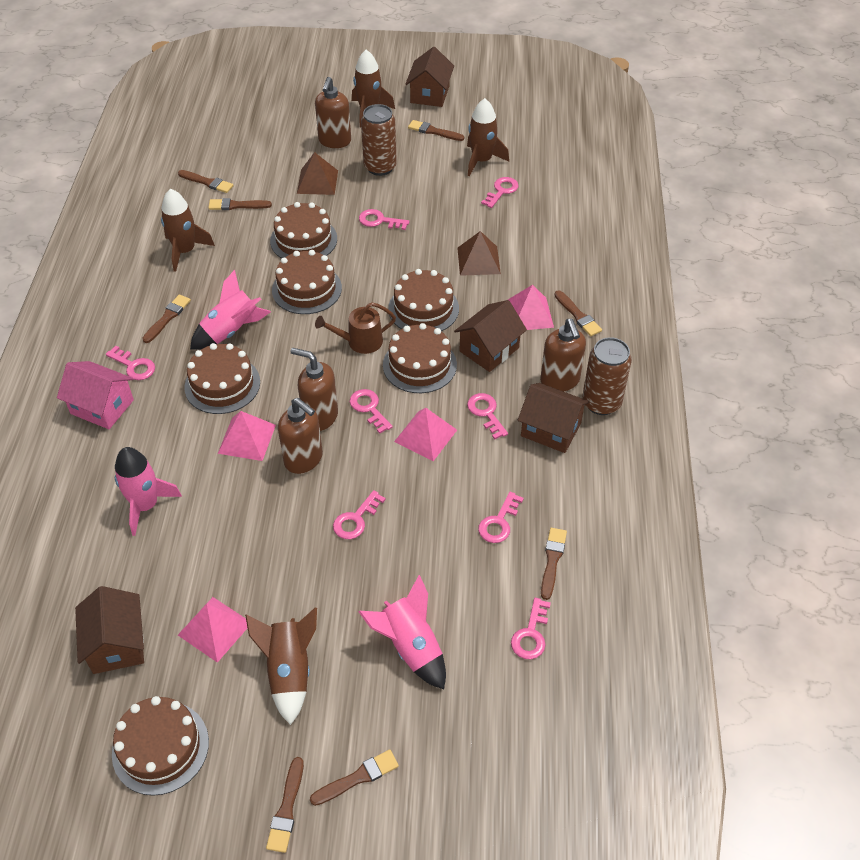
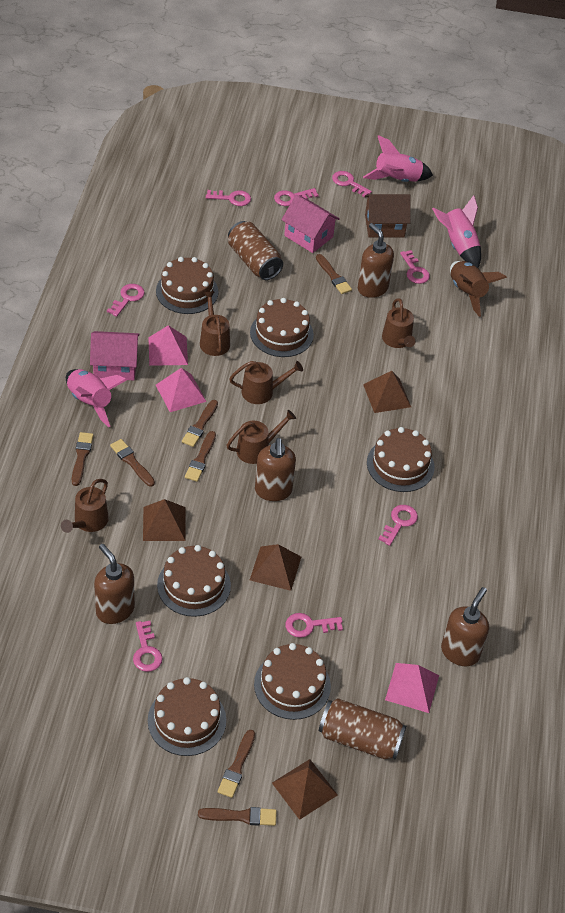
brown brush: [142,294,191,343] [178,170,234,193] [208,198,272,210] [266,757,304,853] [310,750,399,806] [408,120,464,141] [541,528,567,600] [554,290,602,336] = 8 -> [72,432,94,486] [110,439,155,487] [182,400,218,447] [185,431,216,482] [198,807,277,826] [218,730,255,798] [316,254,352,294] = 7
brown house: [75,586,144,674] [406,47,454,107] [454,300,527,372] [518,383,589,453] = 4 -> [365,194,411,237] = 1
brown pyramid: [297,152,338,195] [457,231,501,276] = 2 -> [143,499,186,541] [250,544,301,591] [272,759,338,820] [363,371,411,413] = 4
brown rocket: [161,189,215,272] [245,608,317,725] [352,50,395,127] [467,98,509,177] = 4 -> [450,261,507,317] = 1
brown watering can: [315,302,396,354] = 1 -> [61,479,109,533] [200,291,230,356] [226,410,296,464] [229,361,303,404] [382,298,415,348] = 5
pink house: [57,361,134,429] = 1 -> [90,331,140,380] [281,195,340,253] = 2
pink pyramid: [178,597,247,663] [218,411,276,461] [394,408,457,461] [508,285,554,330] = 4 -> [148,325,188,366] [156,368,207,412] [385,663,439,713] = 3

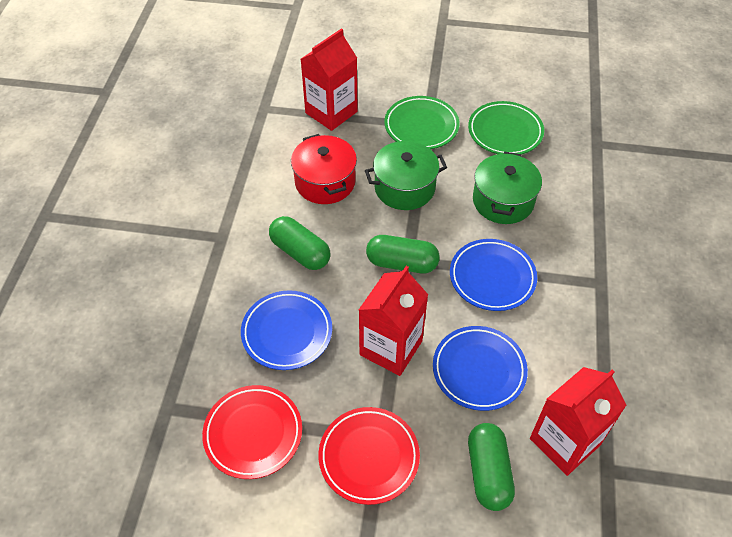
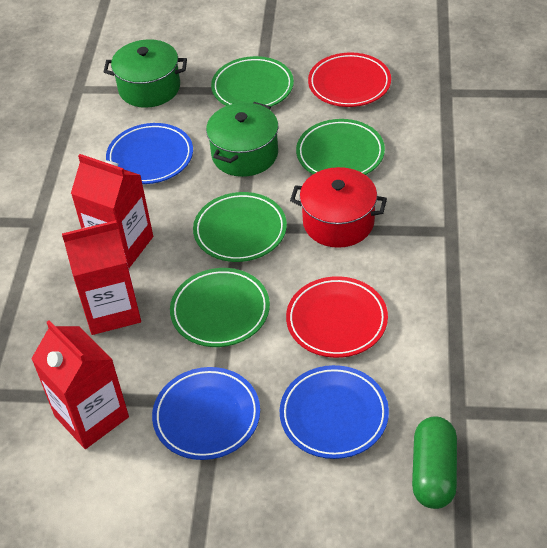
green capsule: [269,216,330,270] [366,235,440,273] [468,423,515,511] = 3 -> [412,417,457,509] = 1
green plate: [385,96,460,149] [468,101,544,155] = 2 -> [170,268,270,347] [193,192,287,262] [211,56,294,107] [296,119,385,175] = 4

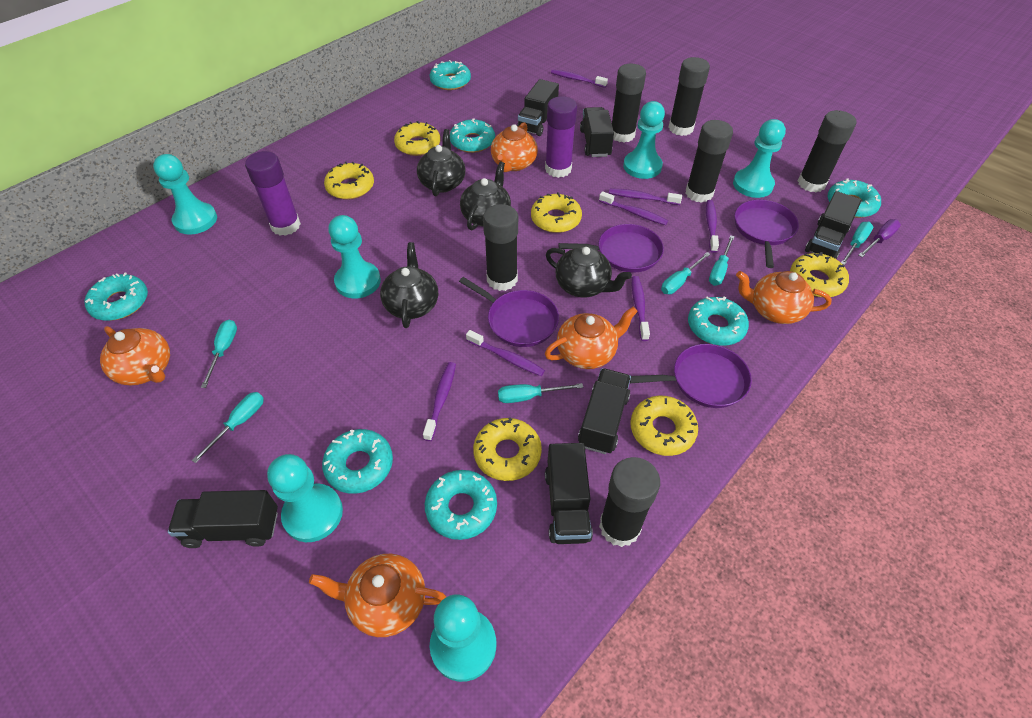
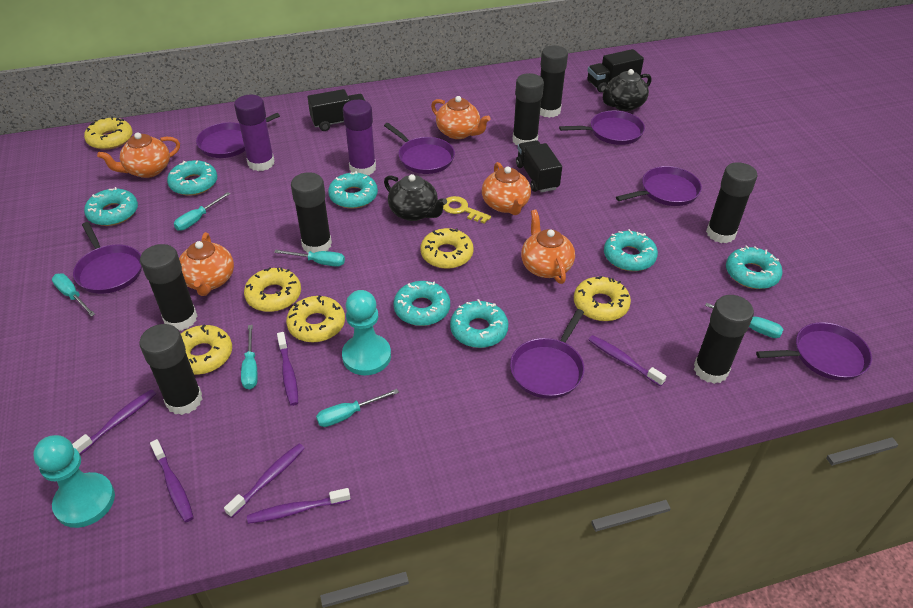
black glue stick: [483,204,518,291] [599,457,660,547] [612,64,646,143] [668,57,710,136] [685,120,733,203] [798,110,856,192] = 6 -> [139,324,202,415] [140,244,197,331] [291,172,332,253] [513,73,544,146] [540,46,568,118] [694,295,754,384] [706,162,757,243] = 7
black teapot: [380,242,438,328] [417,129,465,196] [460,162,511,230] [546,246,632,297] = 4 -> [384,174,447,221] [601,69,651,111] = 2
black truck: [168,490,278,548] [517,79,559,136] [545,443,593,544] [578,368,631,454] [580,107,614,157] [805,191,861,259] = 6 -> [307,89,365,131] [516,140,562,193] [587,49,644,92] = 3
purple pan: [459,277,559,347] [558,224,664,273] [630,344,752,408] [734,200,799,268] = 4 -> [73,222,142,294] [196,113,280,158] [384,123,455,174] [510,309,585,399] [559,110,645,145] [616,166,702,206] [756,322,872,380] = 7
purple screwdriver: [859,219,901,257] = 1 -> none = 0
purple toothbrush: [423,362,456,441] [466,330,545,376] [551,70,608,88] [599,191,668,225] [609,189,682,205] [632,276,650,341] [706,200,719,253] = 7 -> [72,389,156,455] [150,439,194,522] [224,443,305,518] [247,488,350,524] [277,332,298,406] [588,335,667,386] = 6
turquoise pawn: [153,154,217,235] [267,454,343,542] [328,215,381,299] [430,594,496,682] [623,101,665,179] [733,119,786,198] = 6 -> [33,435,115,528] [342,290,391,375] = 2
yellow key: none = 0 -> [443,196,491,223] = 1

----------

> _Exercise prompt_
Display each line of the data where "pink" occurs.

> _Written answer_
pink house: [57,361,134,429] = 1 -> [90,331,140,380] [281,195,340,253] = 2
pink pyramid: [178,597,247,663] [218,411,276,461] [394,408,457,461] [508,285,554,330] = 4 -> [148,325,188,366] [156,368,207,412] [385,663,439,713] = 3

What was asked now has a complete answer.